Records shown:
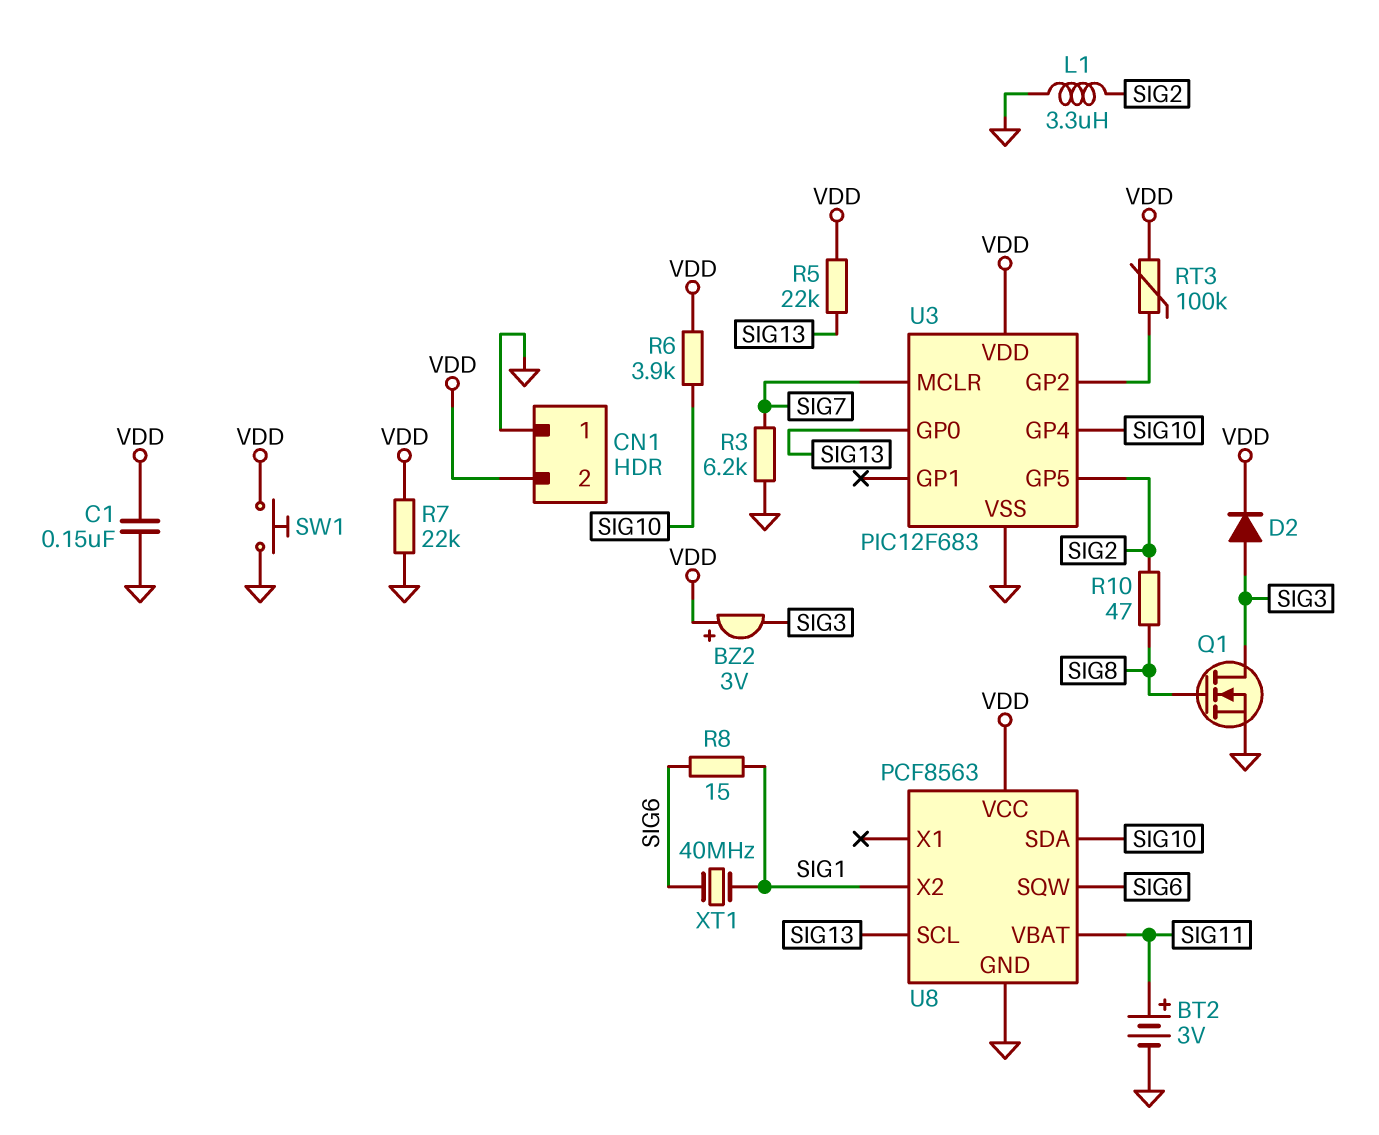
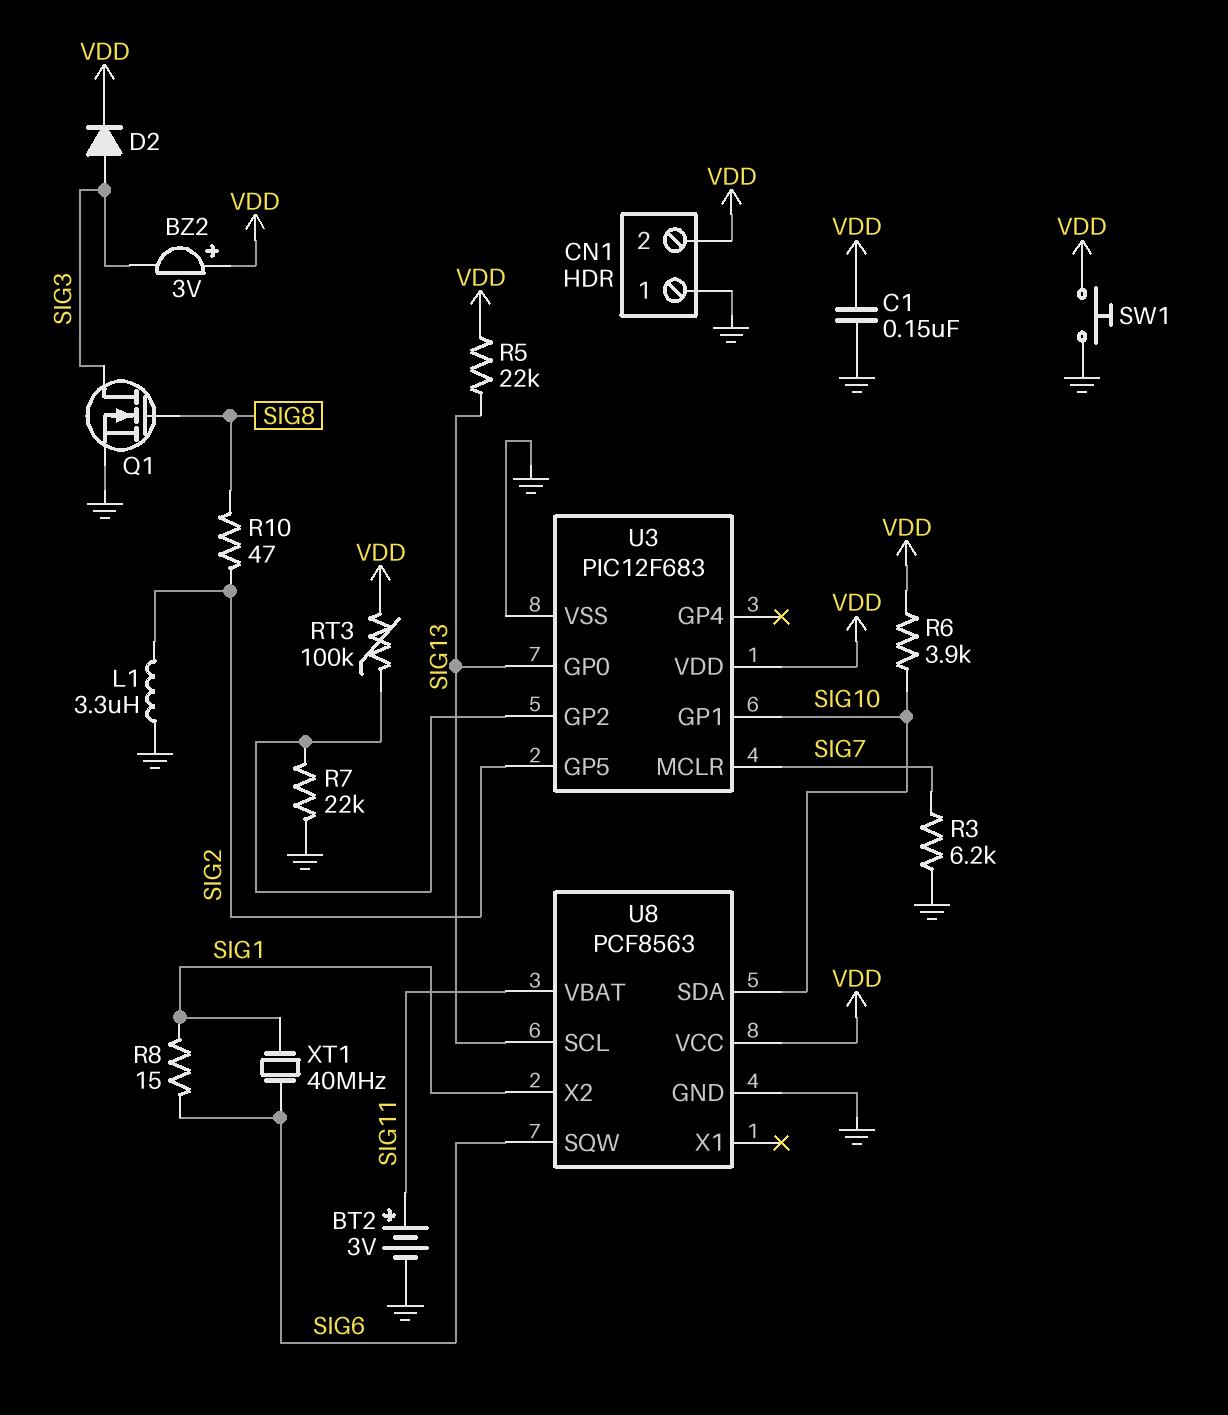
R7: 22k (GND, VDD) -> 22k (GND, U3/GP2)
U3 pin GP1: none -> SIG10
U3 pin GP4: SIG10 -> none

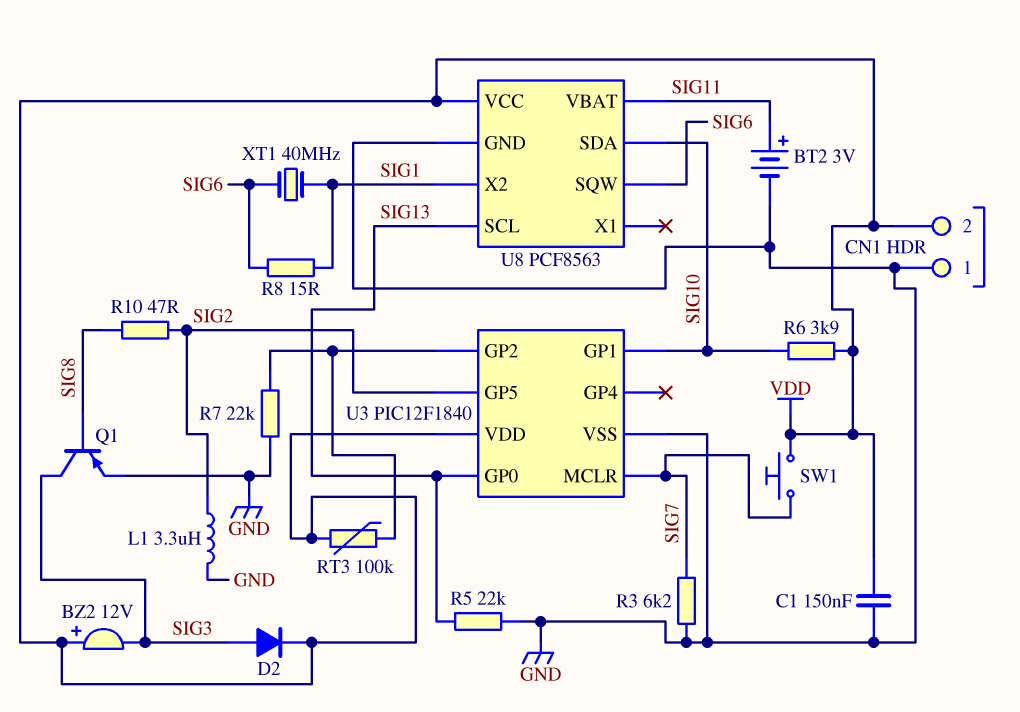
BZ2: buzzer 3V (plus VDD, minus SIG3) -> buzzer 12V (plus VDD, minus SIG3)
Q1: NMOS (G SIG8, D SIG3, S GND) -> PNP (B SIG8, C SIG3, E GND)
R5: 22k (SIG13, VDD) -> 22k (GND, SIG13)
SW1: button (GND, VDD) -> button (SIG7, VDD)
U3: PIC12F683 -> PIC12F1840

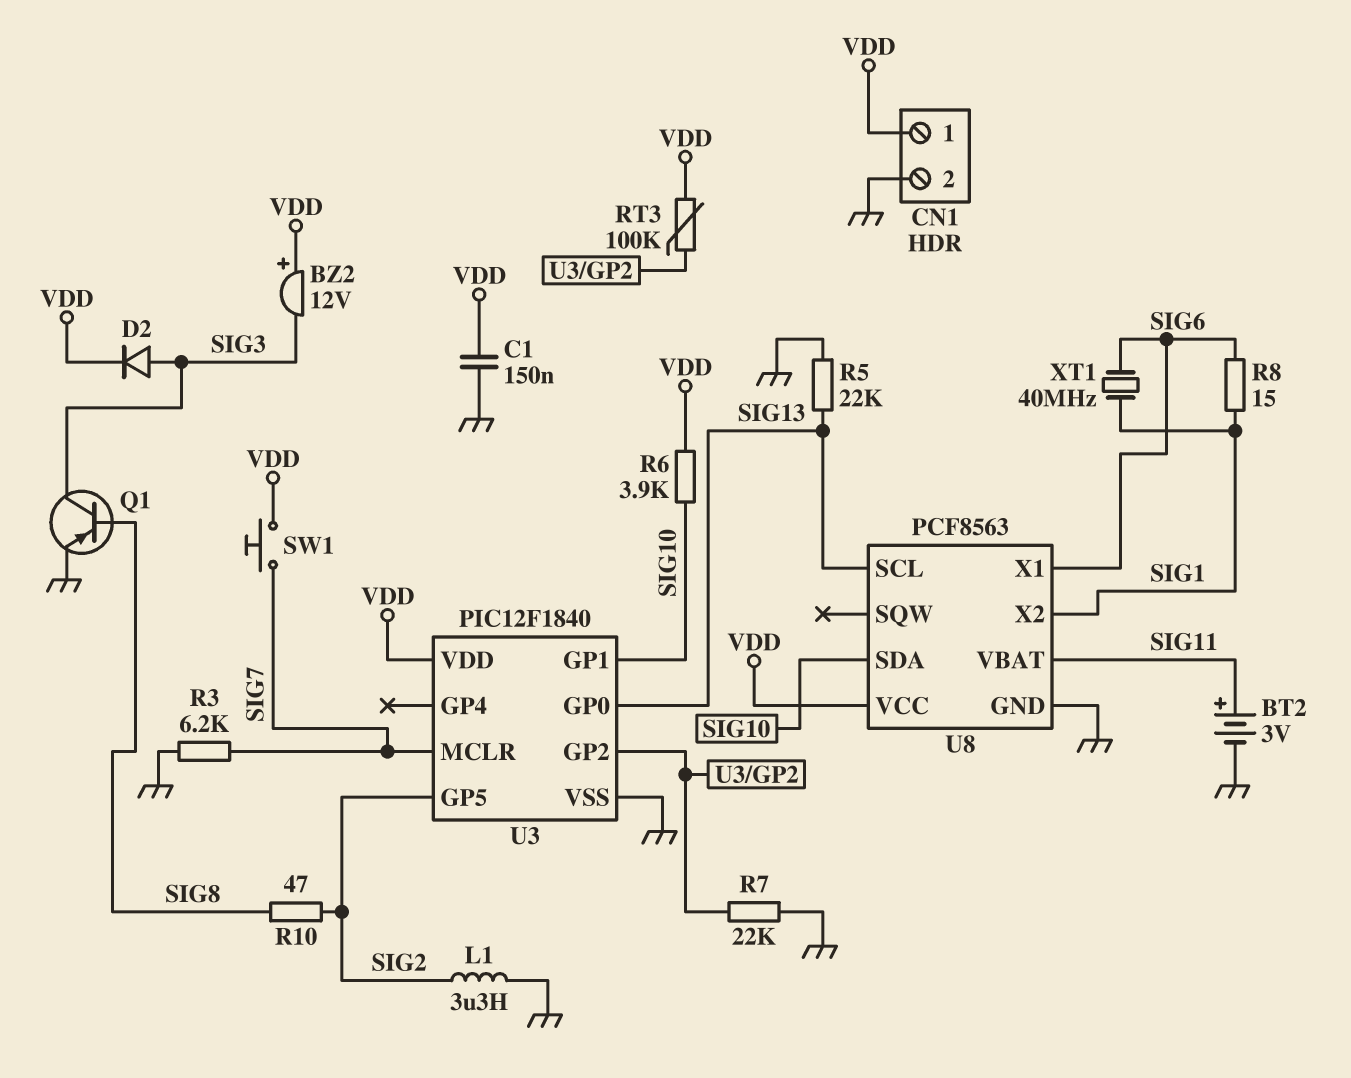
CN1 pin 1: GND -> VDD
CN1 pin 2: VDD -> GND
U8 pin SQW: SIG6 -> none
U8 pin X1: none -> SIG6

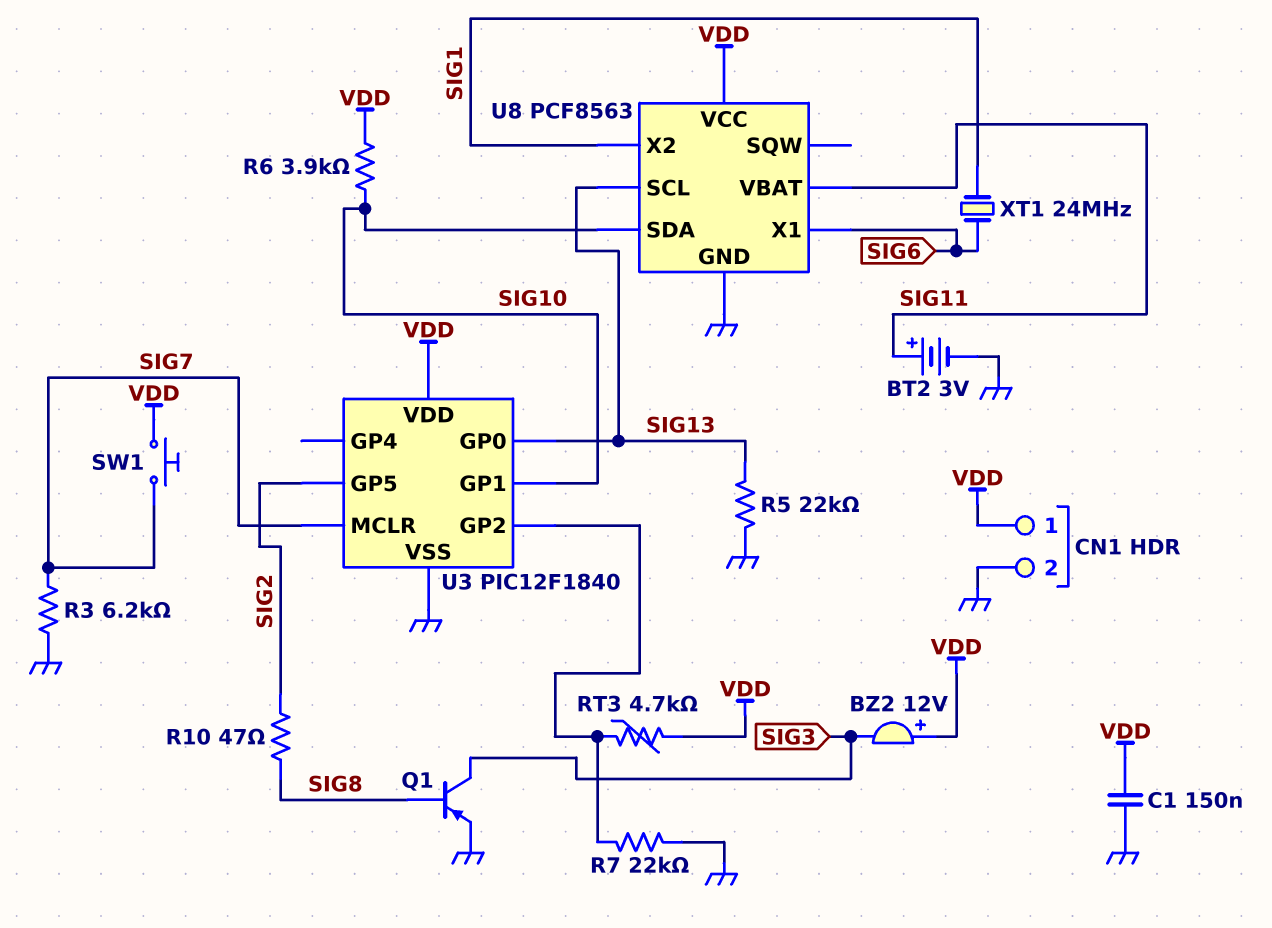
D2: diode (A SIG3, K VDD) -> none
L1: 3.3uH (GND, SIG2) -> none
R8: 15 (SIG1, SIG6) -> none
RT3: 100k (U3/GP2, VDD) -> 4.7k (U3/GP2, VDD)
XT1: 40MHz (SIG1, SIG6) -> 24MHz (SIG1, SIG6)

Exercise: Each line from the one bearing "U8 pin SQW: SIG6 -> none" through the final line of the records is to be copied exactly, and no pictures are to be included.

Solution:
U8 pin SQW: SIG6 -> none
U8 pin X1: none -> SIG6

D2: diode (A SIG3, K VDD) -> none
L1: 3.3uH (GND, SIG2) -> none
R8: 15 (SIG1, SIG6) -> none
RT3: 100k (U3/GP2, VDD) -> 4.7k (U3/GP2, VDD)
XT1: 40MHz (SIG1, SIG6) -> 24MHz (SIG1, SIG6)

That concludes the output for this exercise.